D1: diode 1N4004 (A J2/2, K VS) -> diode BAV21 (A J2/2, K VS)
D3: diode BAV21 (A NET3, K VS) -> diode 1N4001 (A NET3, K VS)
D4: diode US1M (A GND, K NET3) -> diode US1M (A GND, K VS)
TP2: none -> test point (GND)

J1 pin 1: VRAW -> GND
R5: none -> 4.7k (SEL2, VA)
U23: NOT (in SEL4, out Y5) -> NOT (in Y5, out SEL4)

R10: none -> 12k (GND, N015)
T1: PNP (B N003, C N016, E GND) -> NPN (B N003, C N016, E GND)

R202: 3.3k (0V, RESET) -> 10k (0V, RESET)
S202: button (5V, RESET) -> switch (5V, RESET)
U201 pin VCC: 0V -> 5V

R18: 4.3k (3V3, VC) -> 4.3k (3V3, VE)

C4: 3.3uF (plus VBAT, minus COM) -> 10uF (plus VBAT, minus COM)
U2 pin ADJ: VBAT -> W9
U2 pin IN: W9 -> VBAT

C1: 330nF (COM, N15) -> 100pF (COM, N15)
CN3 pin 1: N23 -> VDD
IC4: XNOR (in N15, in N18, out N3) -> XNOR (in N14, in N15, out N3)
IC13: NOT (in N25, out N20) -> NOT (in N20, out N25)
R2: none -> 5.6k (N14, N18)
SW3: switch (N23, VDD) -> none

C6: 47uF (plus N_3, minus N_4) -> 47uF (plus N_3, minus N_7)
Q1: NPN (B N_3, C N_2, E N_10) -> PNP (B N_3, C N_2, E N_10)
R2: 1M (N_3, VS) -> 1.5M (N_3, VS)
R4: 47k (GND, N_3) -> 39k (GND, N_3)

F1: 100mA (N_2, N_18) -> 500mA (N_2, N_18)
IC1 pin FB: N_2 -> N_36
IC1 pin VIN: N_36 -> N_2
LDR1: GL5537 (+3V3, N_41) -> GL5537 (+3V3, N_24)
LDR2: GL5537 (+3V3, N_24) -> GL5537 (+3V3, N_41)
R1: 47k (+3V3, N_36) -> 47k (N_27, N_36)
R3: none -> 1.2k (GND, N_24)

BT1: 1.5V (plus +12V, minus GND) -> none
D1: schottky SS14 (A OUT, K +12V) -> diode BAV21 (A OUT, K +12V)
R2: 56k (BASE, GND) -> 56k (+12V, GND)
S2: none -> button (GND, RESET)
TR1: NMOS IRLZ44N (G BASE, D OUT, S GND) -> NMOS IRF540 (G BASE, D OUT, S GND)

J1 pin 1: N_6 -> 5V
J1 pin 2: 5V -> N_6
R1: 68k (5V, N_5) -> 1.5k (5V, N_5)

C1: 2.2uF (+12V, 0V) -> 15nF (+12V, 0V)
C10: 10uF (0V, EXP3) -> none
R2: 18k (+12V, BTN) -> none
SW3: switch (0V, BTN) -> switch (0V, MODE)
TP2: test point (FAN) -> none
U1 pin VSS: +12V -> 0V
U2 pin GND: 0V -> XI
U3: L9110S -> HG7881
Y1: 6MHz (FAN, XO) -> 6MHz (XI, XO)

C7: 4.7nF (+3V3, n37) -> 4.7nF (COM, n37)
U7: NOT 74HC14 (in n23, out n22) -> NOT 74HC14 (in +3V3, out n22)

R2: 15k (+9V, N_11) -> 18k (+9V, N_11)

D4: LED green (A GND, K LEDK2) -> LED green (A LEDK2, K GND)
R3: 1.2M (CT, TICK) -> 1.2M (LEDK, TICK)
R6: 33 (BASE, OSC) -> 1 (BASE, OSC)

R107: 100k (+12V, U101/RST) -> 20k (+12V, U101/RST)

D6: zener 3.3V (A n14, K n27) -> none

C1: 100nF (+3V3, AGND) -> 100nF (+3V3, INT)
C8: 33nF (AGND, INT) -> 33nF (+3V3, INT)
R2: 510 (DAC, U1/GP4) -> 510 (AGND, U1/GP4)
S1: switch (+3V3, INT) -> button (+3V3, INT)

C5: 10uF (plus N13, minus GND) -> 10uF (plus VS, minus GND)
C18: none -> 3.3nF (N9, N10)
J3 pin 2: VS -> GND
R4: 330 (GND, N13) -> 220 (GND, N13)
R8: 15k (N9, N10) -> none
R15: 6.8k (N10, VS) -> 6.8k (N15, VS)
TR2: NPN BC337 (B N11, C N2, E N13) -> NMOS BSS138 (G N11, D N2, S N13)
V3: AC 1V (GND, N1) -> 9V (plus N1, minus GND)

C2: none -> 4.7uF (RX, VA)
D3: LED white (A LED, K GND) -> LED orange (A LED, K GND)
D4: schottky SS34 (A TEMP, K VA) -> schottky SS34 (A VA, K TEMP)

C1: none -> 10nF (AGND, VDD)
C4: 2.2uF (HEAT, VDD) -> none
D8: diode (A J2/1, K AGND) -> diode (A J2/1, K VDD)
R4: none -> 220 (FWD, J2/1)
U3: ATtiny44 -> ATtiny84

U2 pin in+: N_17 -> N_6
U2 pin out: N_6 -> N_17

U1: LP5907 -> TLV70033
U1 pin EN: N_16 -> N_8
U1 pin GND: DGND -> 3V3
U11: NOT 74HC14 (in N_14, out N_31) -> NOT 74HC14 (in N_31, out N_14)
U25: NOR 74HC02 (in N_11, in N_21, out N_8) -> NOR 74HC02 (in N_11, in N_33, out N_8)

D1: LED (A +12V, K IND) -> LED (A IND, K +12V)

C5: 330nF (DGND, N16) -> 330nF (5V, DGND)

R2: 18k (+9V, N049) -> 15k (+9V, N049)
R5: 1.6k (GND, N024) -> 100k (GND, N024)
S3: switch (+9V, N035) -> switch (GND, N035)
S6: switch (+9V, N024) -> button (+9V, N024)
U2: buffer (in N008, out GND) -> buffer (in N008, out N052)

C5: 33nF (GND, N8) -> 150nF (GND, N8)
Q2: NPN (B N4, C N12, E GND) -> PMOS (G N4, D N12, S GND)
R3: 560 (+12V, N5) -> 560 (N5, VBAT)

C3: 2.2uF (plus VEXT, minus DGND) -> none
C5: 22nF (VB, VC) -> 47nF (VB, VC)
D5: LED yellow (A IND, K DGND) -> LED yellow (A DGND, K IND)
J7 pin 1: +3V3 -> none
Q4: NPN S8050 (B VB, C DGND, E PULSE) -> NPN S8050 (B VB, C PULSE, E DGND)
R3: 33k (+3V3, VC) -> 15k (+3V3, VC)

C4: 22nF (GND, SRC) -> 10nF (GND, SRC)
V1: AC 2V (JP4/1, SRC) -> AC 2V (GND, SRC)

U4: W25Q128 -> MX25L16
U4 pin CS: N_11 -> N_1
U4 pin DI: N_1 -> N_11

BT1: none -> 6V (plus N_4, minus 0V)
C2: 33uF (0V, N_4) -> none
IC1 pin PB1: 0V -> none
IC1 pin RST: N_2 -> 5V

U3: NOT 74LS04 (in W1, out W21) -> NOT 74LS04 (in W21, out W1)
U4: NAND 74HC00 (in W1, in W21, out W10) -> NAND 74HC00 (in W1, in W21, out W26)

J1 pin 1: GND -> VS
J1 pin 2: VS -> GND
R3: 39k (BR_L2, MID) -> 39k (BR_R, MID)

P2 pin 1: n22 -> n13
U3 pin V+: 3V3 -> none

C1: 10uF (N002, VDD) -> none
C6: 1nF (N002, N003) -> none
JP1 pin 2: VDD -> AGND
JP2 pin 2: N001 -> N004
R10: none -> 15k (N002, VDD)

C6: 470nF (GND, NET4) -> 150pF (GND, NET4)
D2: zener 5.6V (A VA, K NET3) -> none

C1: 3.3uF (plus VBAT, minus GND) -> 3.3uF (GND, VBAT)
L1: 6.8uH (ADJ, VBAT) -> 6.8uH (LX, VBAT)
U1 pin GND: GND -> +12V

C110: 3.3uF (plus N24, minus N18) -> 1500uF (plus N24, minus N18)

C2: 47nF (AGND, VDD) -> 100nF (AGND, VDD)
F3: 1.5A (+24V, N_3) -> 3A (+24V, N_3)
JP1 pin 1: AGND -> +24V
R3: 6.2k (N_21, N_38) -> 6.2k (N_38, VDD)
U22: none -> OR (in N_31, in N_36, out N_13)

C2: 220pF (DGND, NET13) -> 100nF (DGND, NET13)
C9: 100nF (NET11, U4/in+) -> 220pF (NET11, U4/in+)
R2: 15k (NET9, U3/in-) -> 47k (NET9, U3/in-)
━━━━━━━━━━━━━━━━━━━━━━━━━━━━━━
TO DO » Show a copy of each line from the data that includes the word "test".

ANSWER BELOW »
TP2: none -> test point (GND)
TP2: test point (FAN) -> none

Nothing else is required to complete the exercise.